::: MATERIAL FOR THIS EXERCISE :::
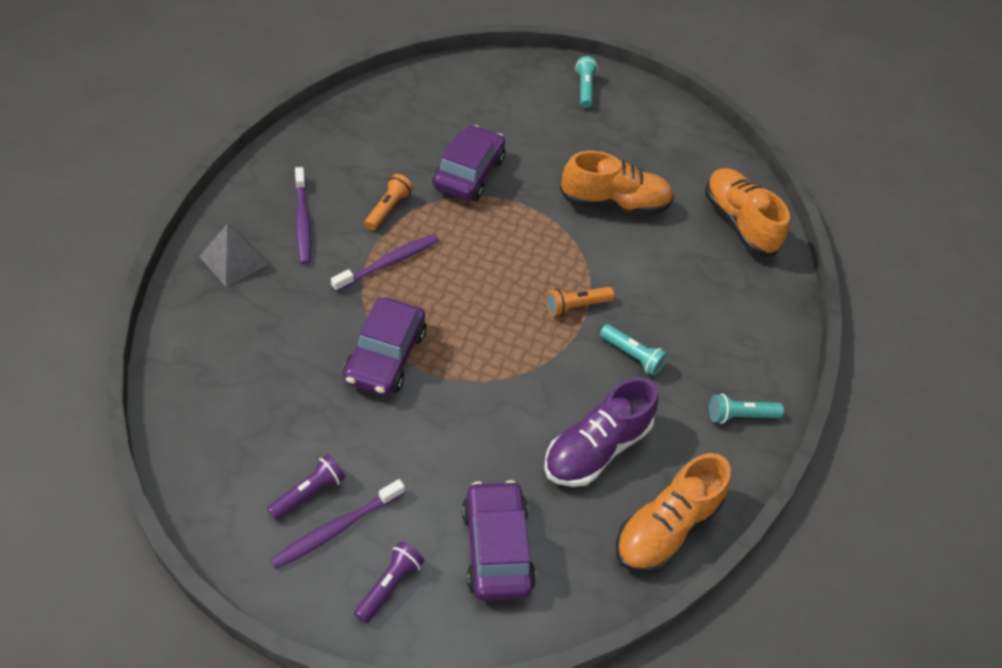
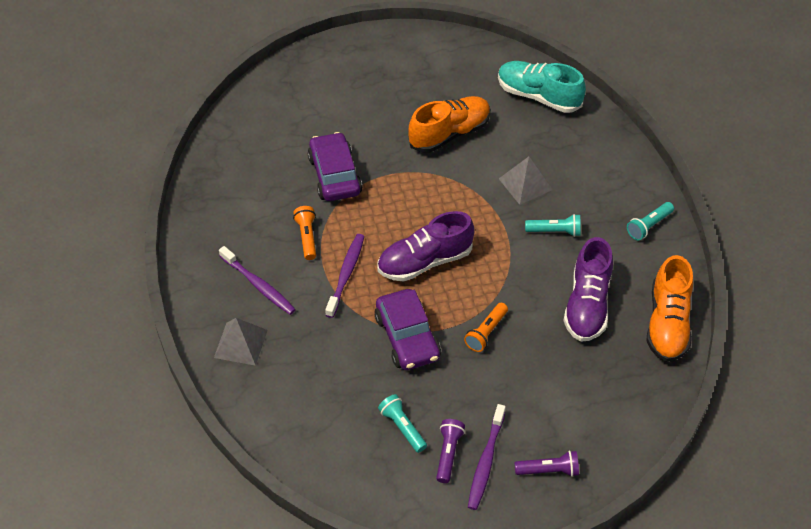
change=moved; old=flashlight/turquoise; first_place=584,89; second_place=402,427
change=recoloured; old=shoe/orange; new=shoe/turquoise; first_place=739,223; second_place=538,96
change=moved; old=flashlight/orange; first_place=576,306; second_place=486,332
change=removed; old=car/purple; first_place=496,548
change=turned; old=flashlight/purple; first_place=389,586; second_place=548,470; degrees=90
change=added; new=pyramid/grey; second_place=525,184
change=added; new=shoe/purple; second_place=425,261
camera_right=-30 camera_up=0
:::
EXERCISE INSTRUCTIONS: In the copy, no pictures should appear; the records themselves must be repeated exactly.

RESPONSE TO THIS EXERCISE:
change=moved; old=flashlight/turquoise; first_place=584,89; second_place=402,427
change=recoloured; old=shoe/orange; new=shoe/turquoise; first_place=739,223; second_place=538,96
change=moved; old=flashlight/orange; first_place=576,306; second_place=486,332
change=removed; old=car/purple; first_place=496,548
change=turned; old=flashlight/purple; first_place=389,586; second_place=548,470; degrees=90
change=added; new=pyramid/grey; second_place=525,184
change=added; new=shoe/purple; second_place=425,261
camera_right=-30 camera_up=0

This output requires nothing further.